Exercise requirements.
Go through the data and count each line that has the string "right". Give that count alone.

Data entries.
* * * * *
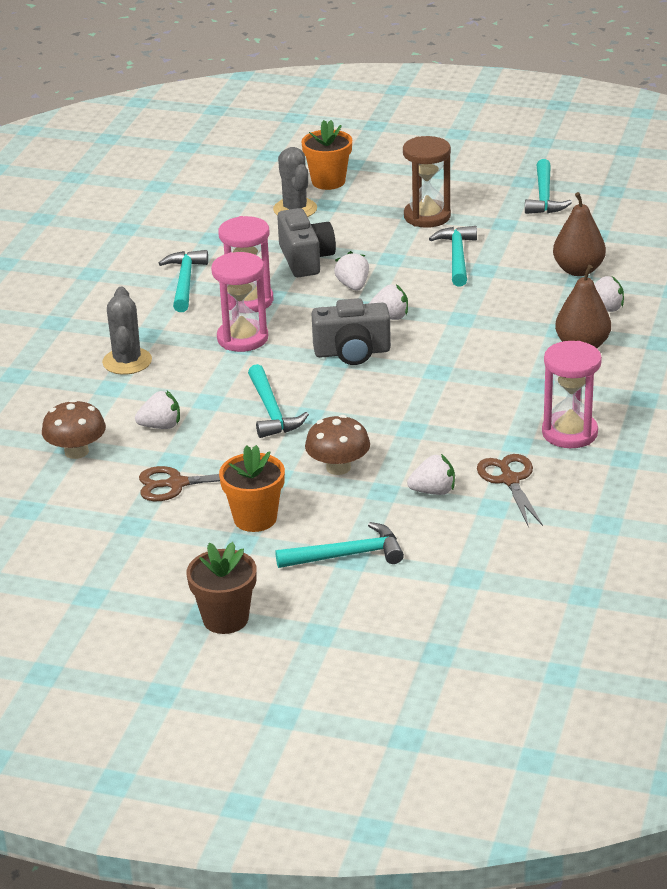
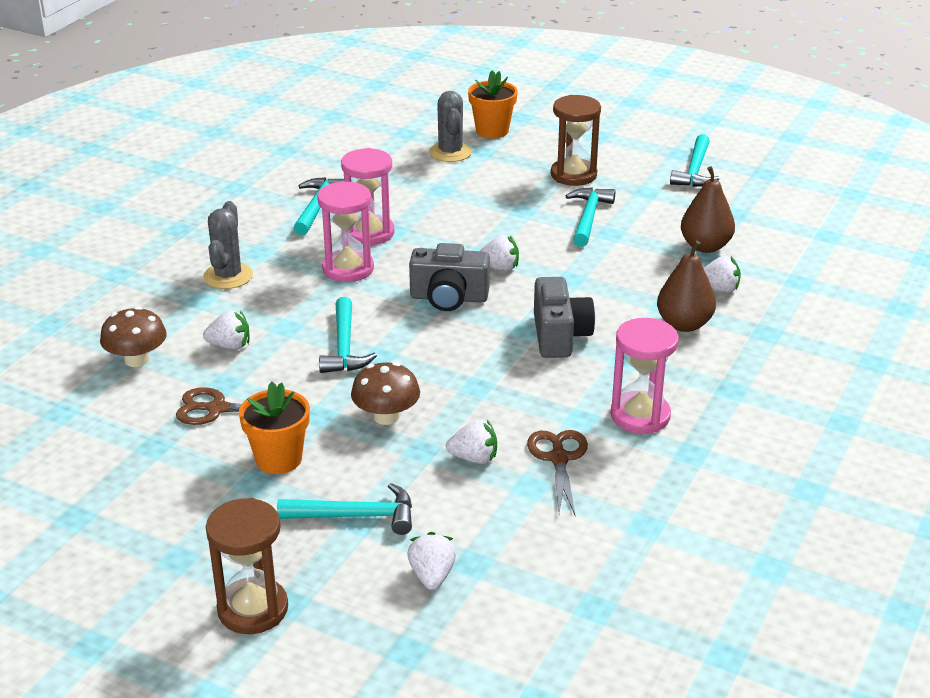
camera: 10 degrees right, 0 degrees up
(225, 619) = (199, 568): brown flower pot -> none
(289, 643) = (253, 609): none -> brown hourglass
(306, 259) = (441, 200): grey camera -> grey camera (559, 336)
(353, 286) = (476, 232): white strawberry -> white strawberry (432, 576)

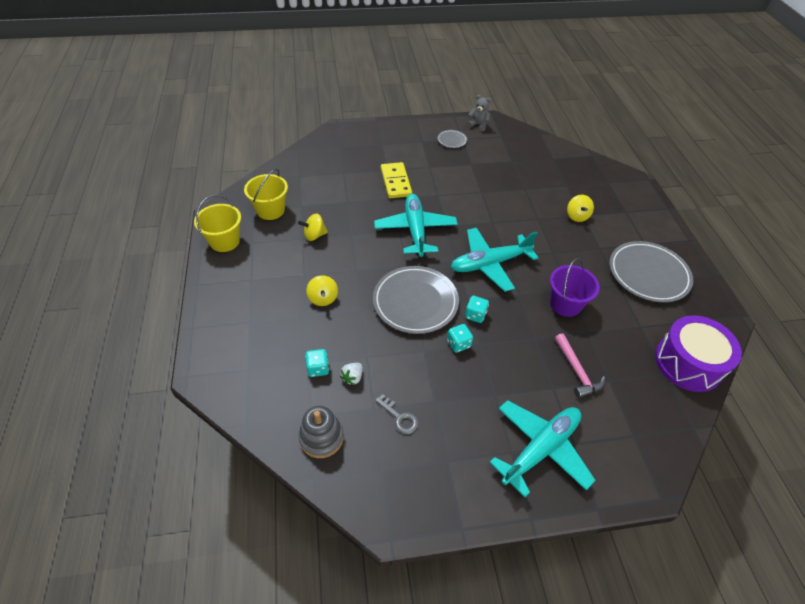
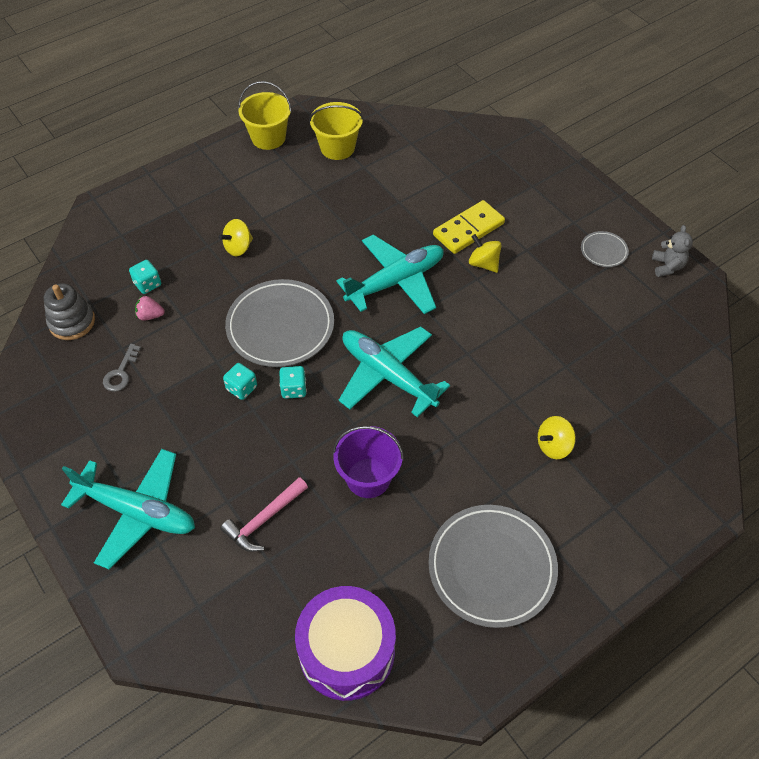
camera: 65 degrees right, 5 degrees up
(314, 235) = (324, 199): yellow spinning top -> yellow spinning top (483, 263)
(352, 377) = (150, 315): white strawberry -> pink strawberry

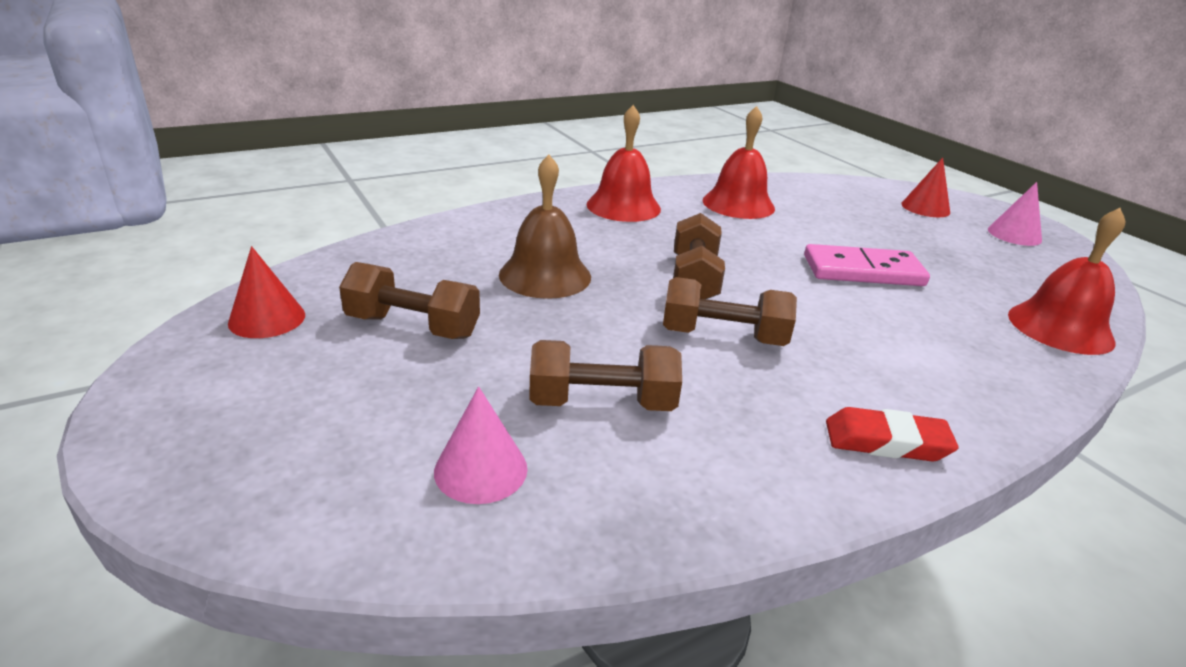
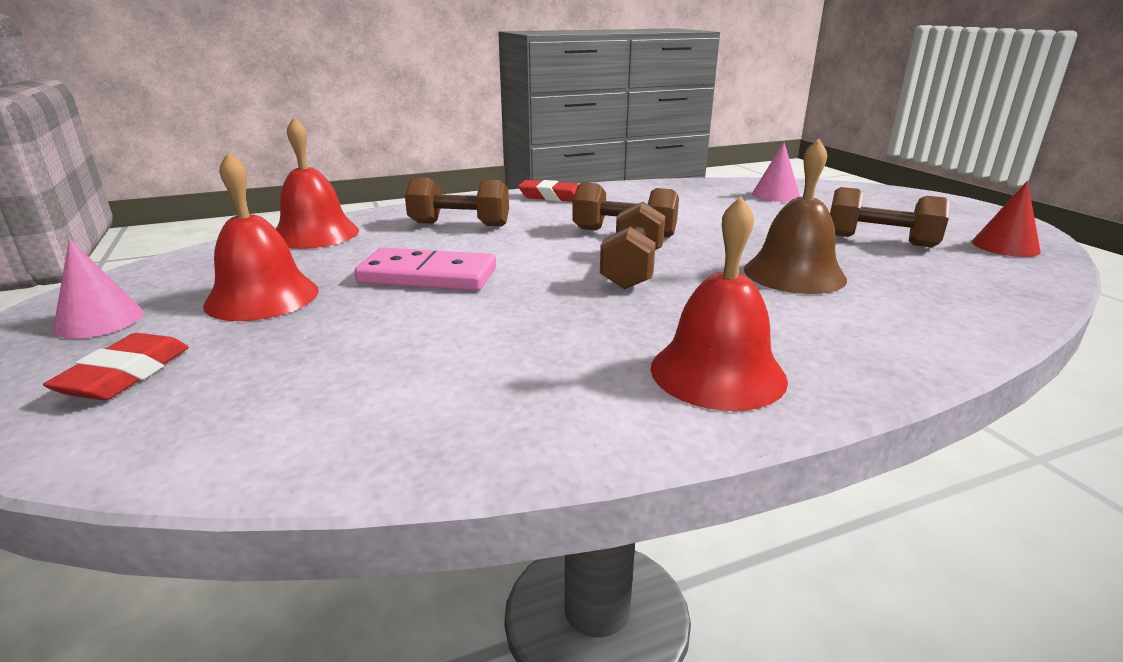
camera: 170 degrees left, 5 degrees down
(602, 403) = (717, 209): brown dumbbell -> brown dumbbell (459, 224)
(738, 204) = (497, 380): red bell -> red bell (262, 297)
(925, 208) = (125, 375): red cone -> red eraser

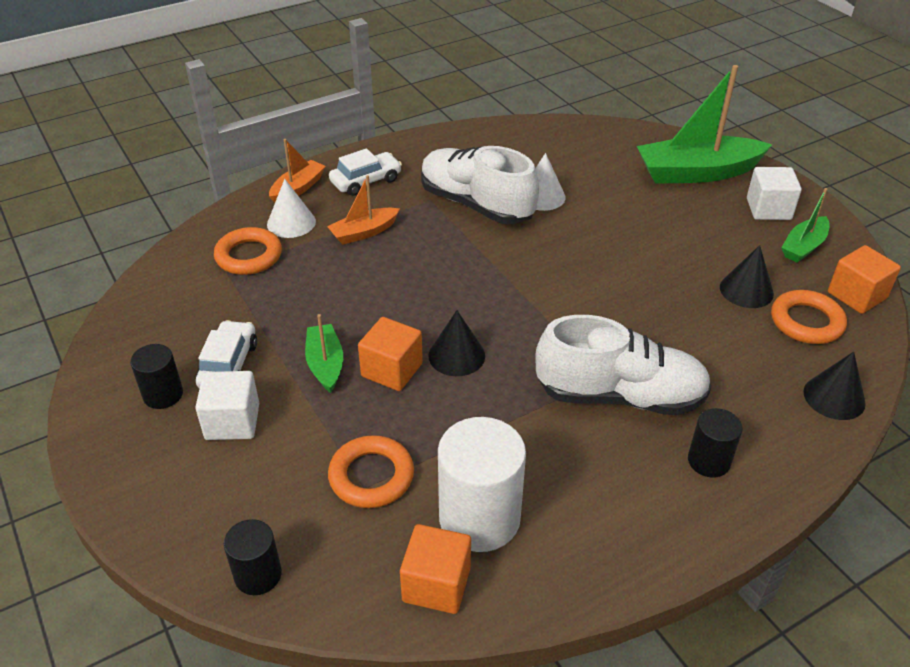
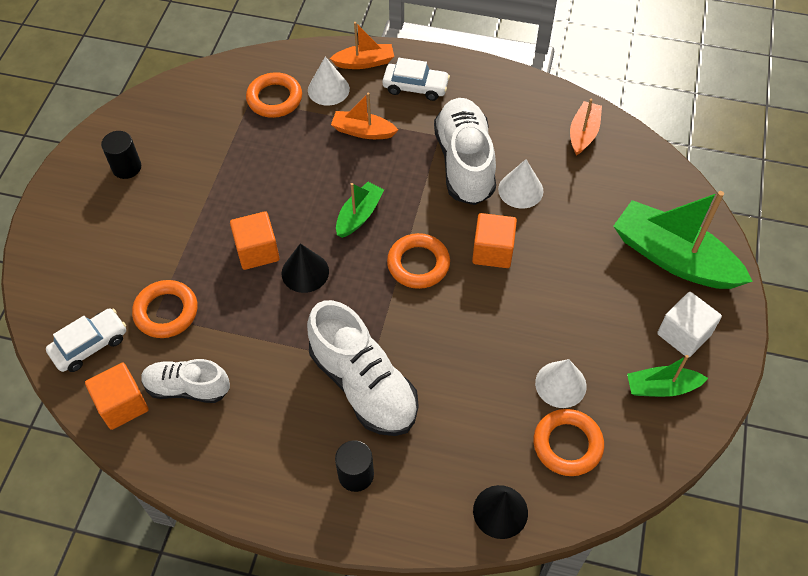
camera: 45 degrees right, 15 degrees up
(228, 365) = (178, 174): white car -> white car (90, 345)
(232, 421) = (140, 215): white cube -> none
(258, 575) = (53, 320): black cylinder -> none
(325, 364) = (227, 216): green boat -> green boat (359, 215)
(479, 518) = (187, 388): white cylinder -> white shoe
(534, 140) = (583, 133): none -> orange boat
(538, 288) = (418, 264): none -> orange ring
(746, 290) = (560, 384): black cone -> white cone
(856, 295) = (640, 459): orange cube -> orange cube (492, 251)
* * * * *
Your solution.
3